• **Available records**:
============

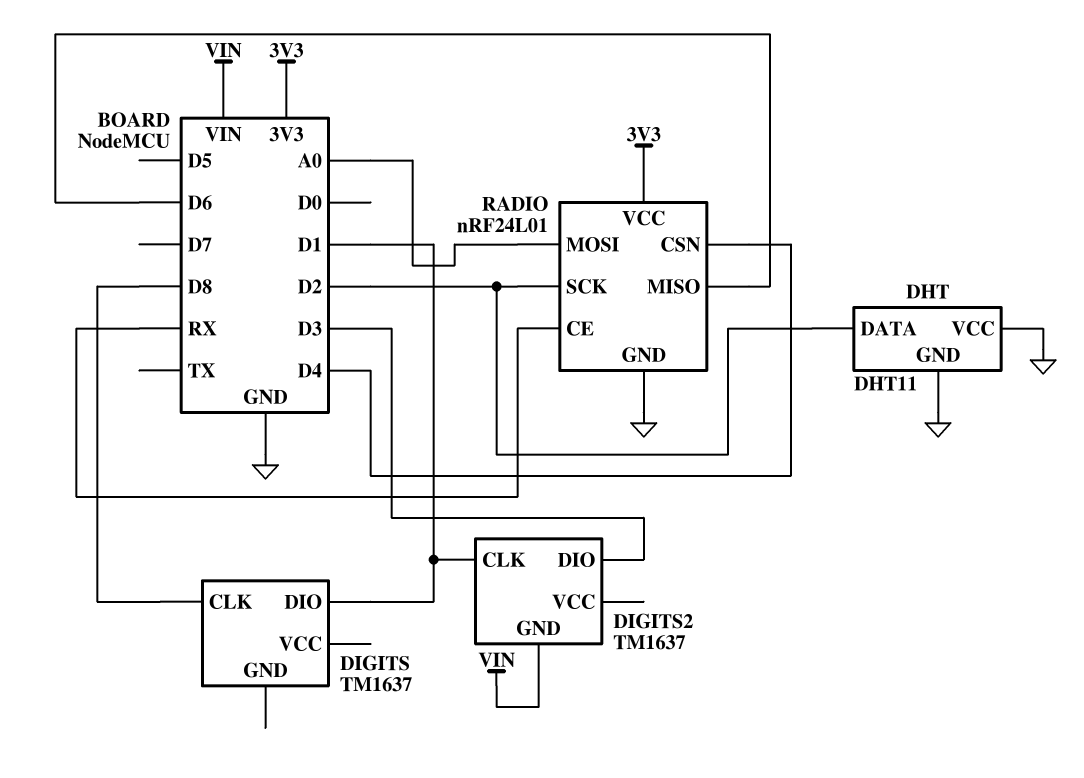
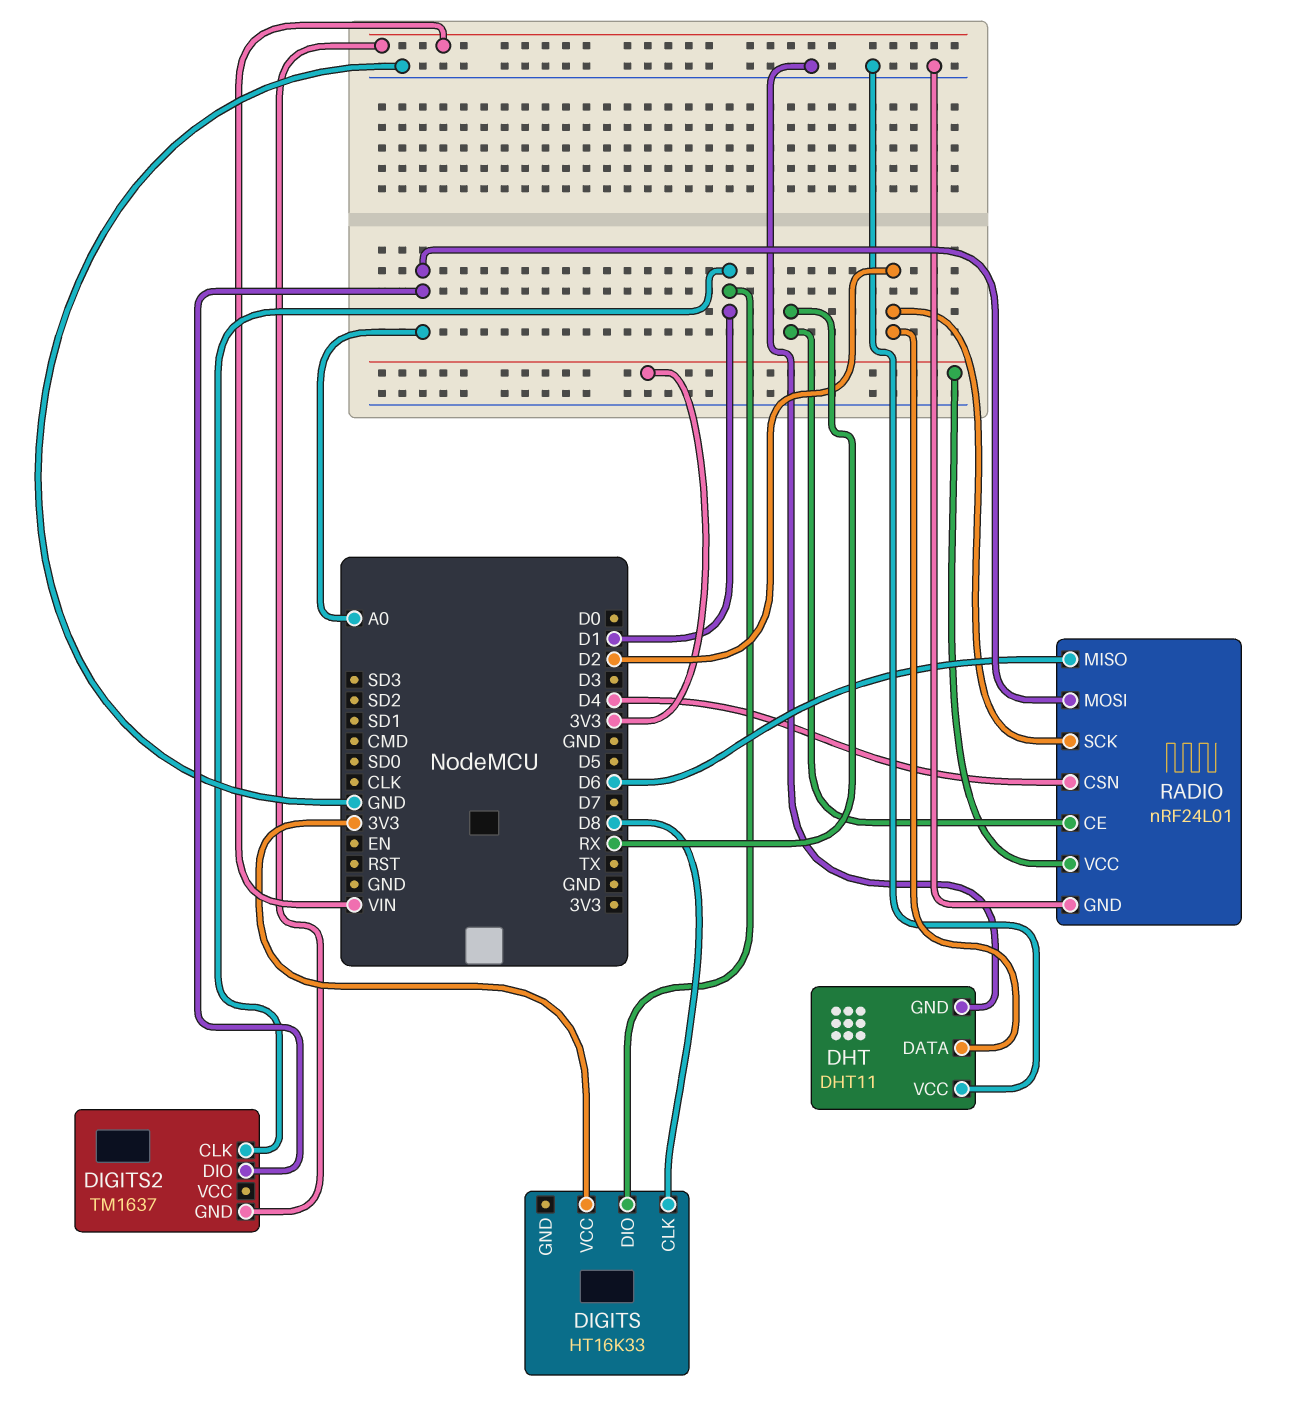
DIGITS: TM1637 -> HT16K33
DIGITS pin VCC: none -> 3V3
DIGITS2 pin DIO: D3 -> A0

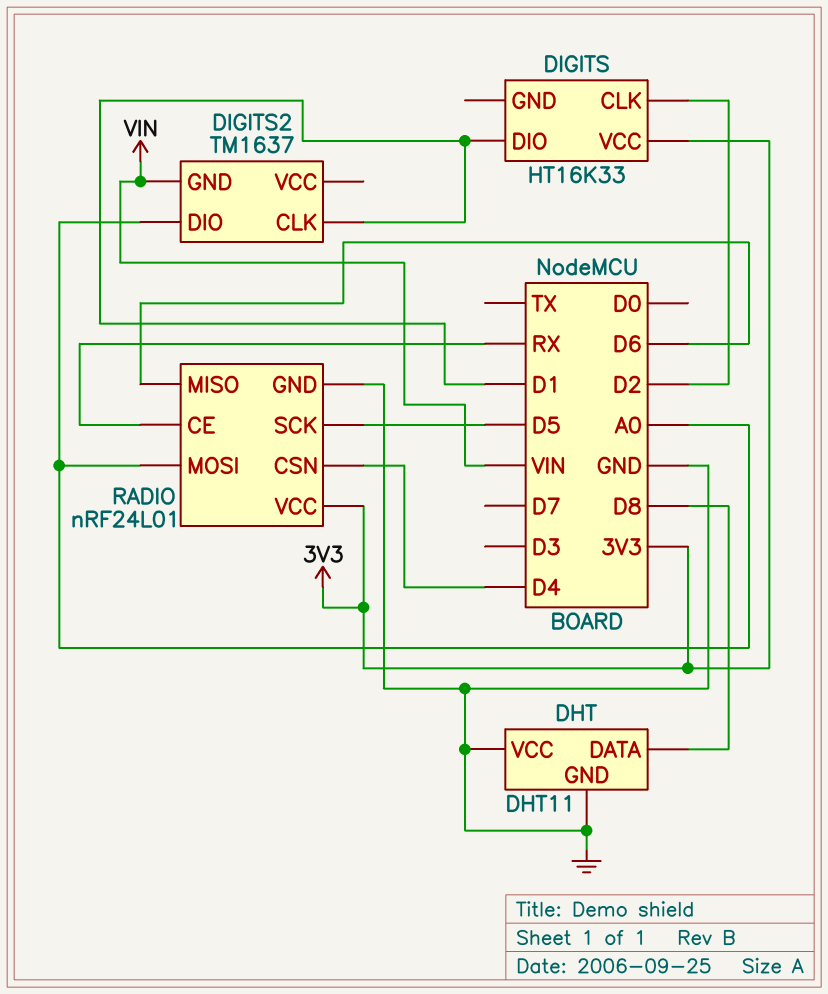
DHT pin DATA: D2 -> D8
DIGITS pin CLK: D8 -> D2
RADIO pin SCK: D2 -> D5

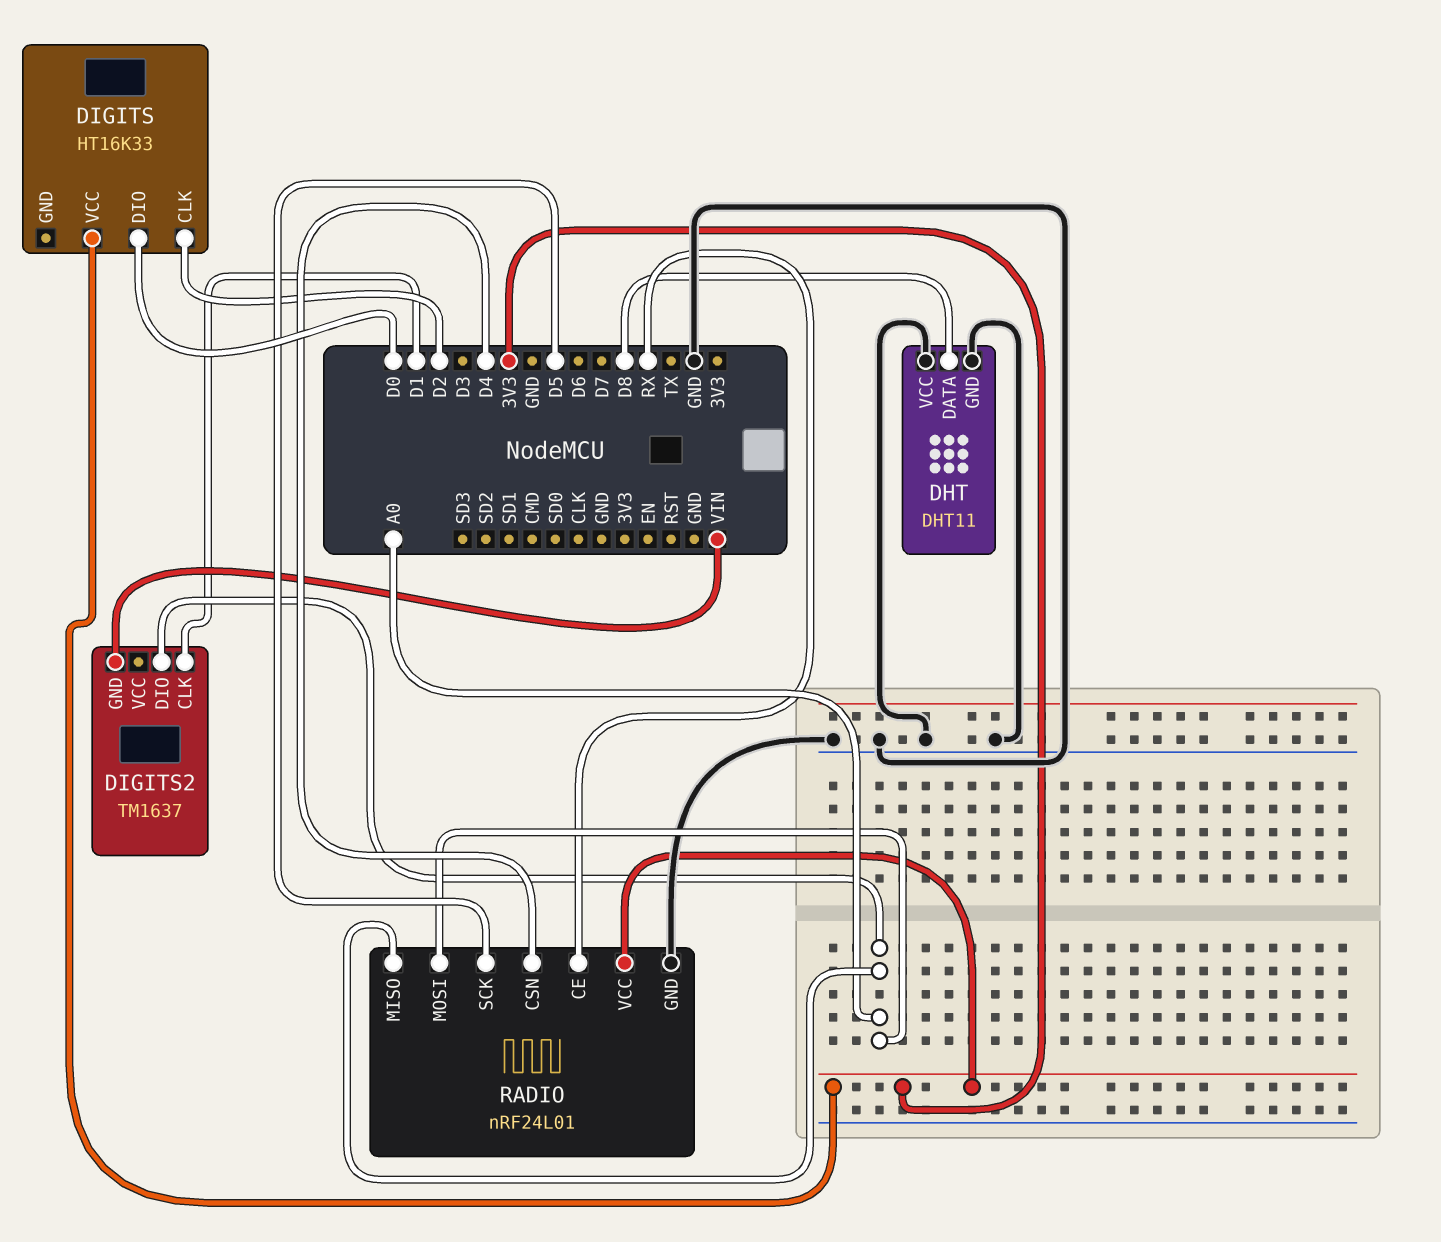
DIGITS pin DIO: D1 -> D0
RADIO pin MISO: D6 -> A0

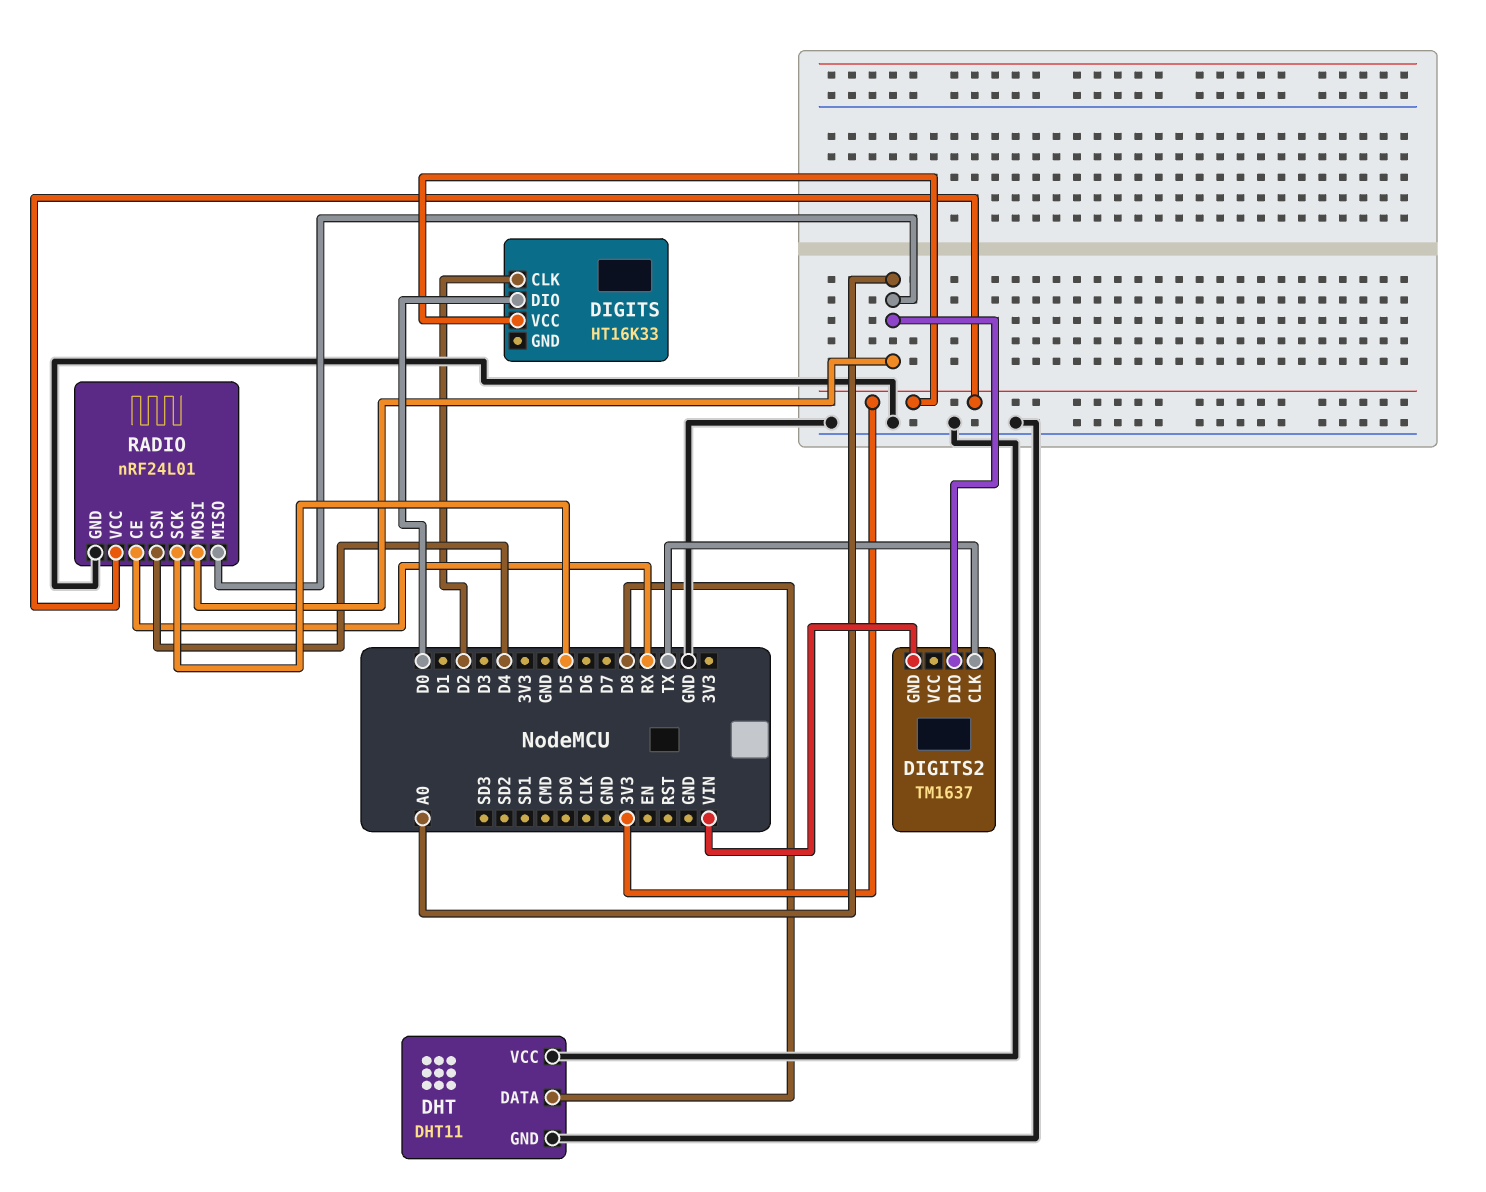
DIGITS2 pin CLK: D1 -> TX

============

Write out every line above exactly as it is, leaving out the pictures.

DIGITS: TM1637 -> HT16K33
DIGITS pin VCC: none -> 3V3
DIGITS2 pin DIO: D3 -> A0

DHT pin DATA: D2 -> D8
DIGITS pin CLK: D8 -> D2
RADIO pin SCK: D2 -> D5

DIGITS pin DIO: D1 -> D0
RADIO pin MISO: D6 -> A0

DIGITS2 pin CLK: D1 -> TX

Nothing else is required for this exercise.